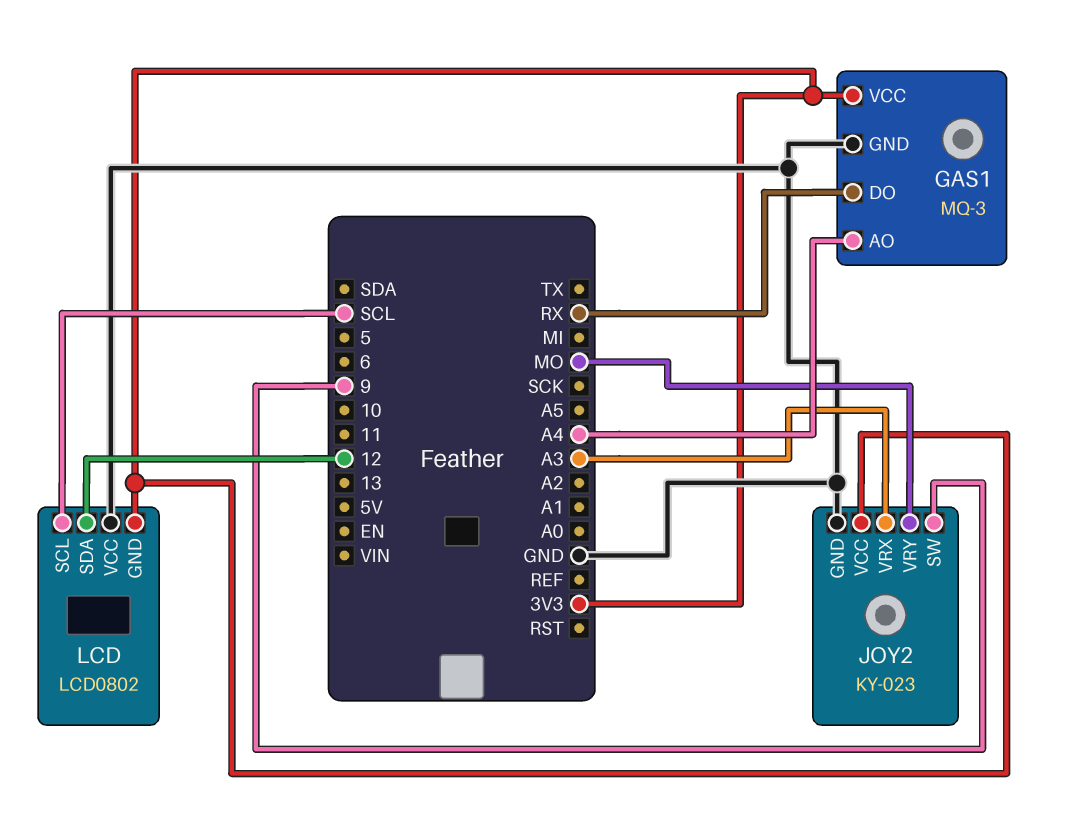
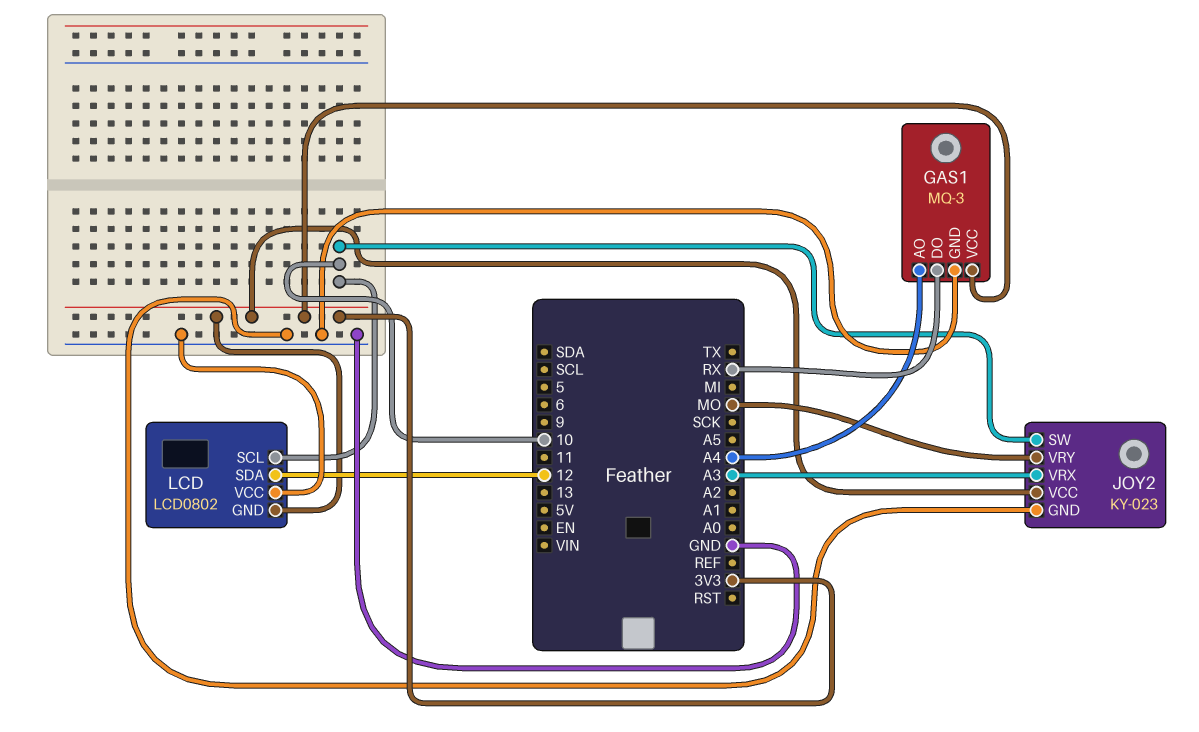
JOY2 pin SW: 9 -> 10
LCD pin SCL: SCL -> 10

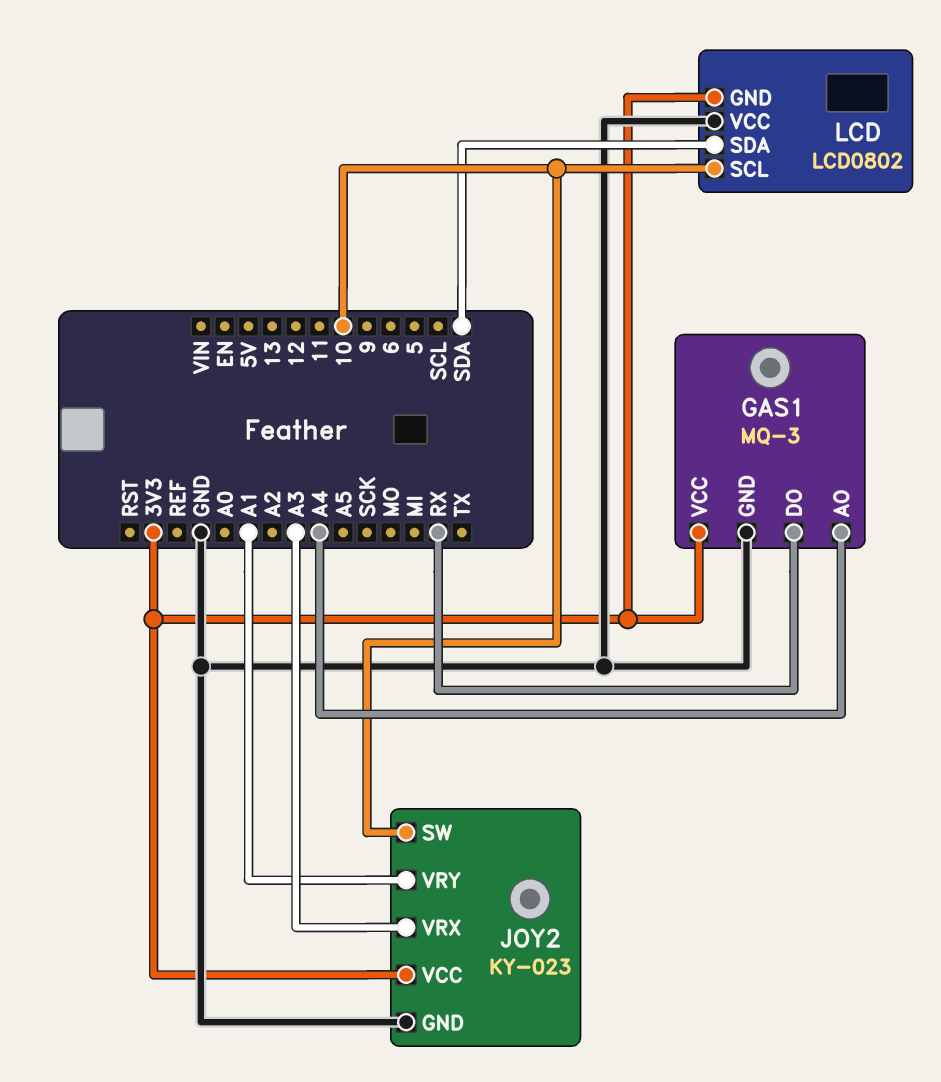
JOY2 pin VRY: MO -> A1
LCD pin SDA: 12 -> SDA

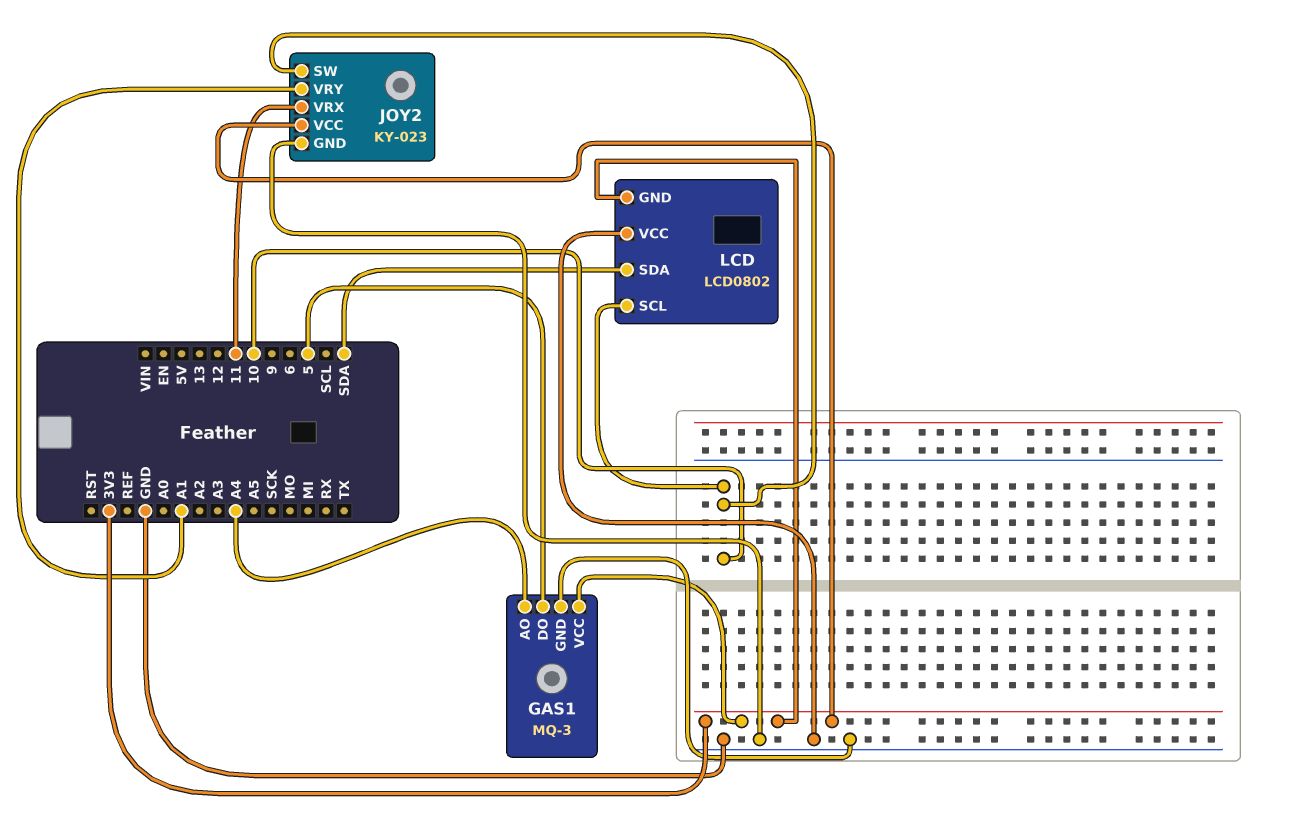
GAS1 pin DO: RX -> 5
JOY2 pin VRX: A3 -> 11

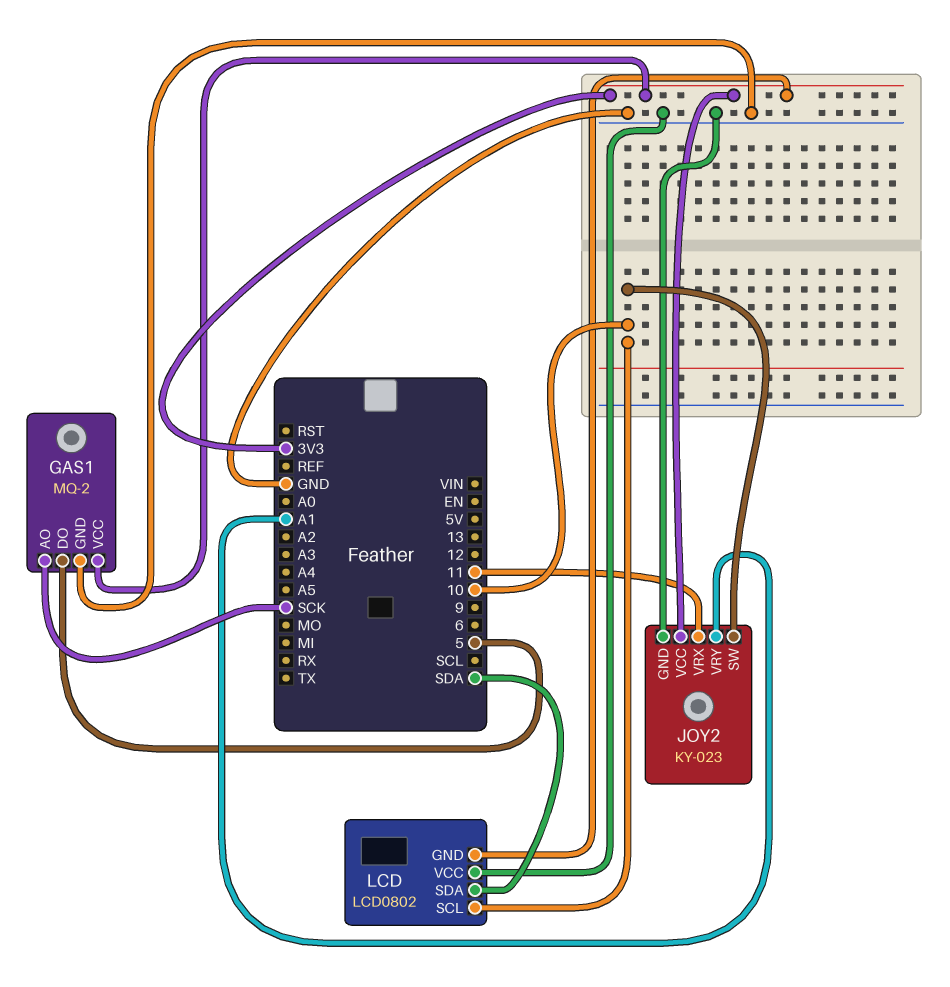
GAS1: MQ-3 -> MQ-2
GAS1 pin AO: A4 -> SCK

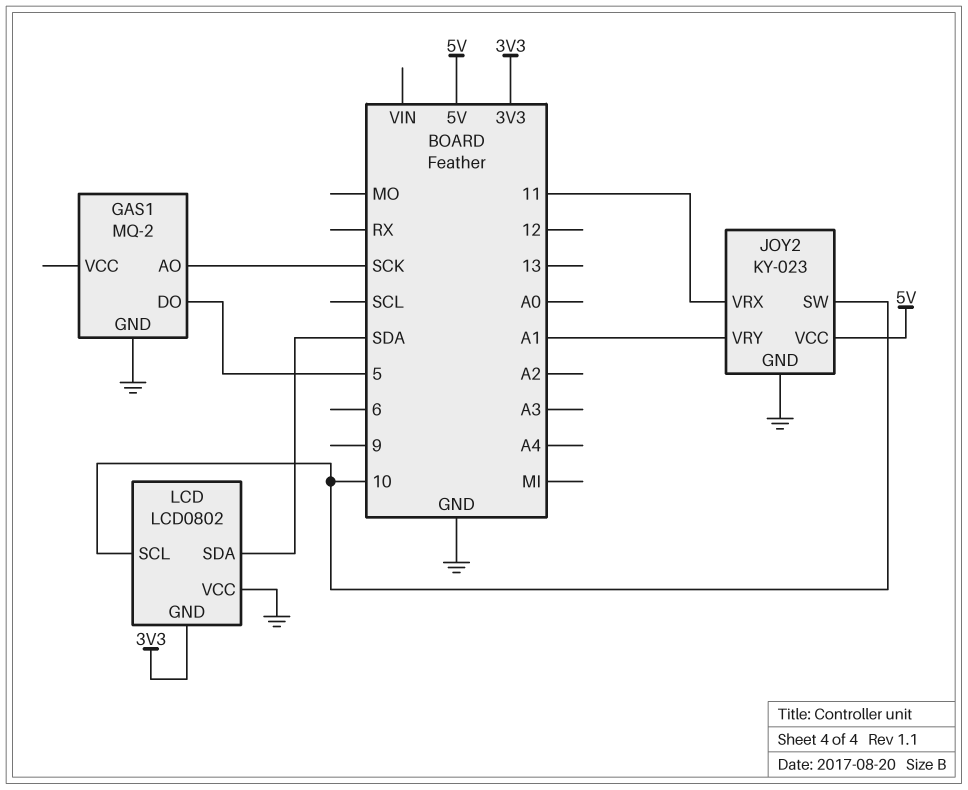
GAS1 pin VCC: 3V3 -> none
JOY2 pin VCC: 3V3 -> 5V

» **WHAT THIS TASK INVOLVES**: Every record must be duplicated exactly, except for the pictures, which are left out.

» **SOLUTION**:
JOY2 pin SW: 9 -> 10
LCD pin SCL: SCL -> 10

JOY2 pin VRY: MO -> A1
LCD pin SDA: 12 -> SDA

GAS1 pin DO: RX -> 5
JOY2 pin VRX: A3 -> 11

GAS1: MQ-3 -> MQ-2
GAS1 pin AO: A4 -> SCK

GAS1 pin VCC: 3V3 -> none
JOY2 pin VCC: 3V3 -> 5V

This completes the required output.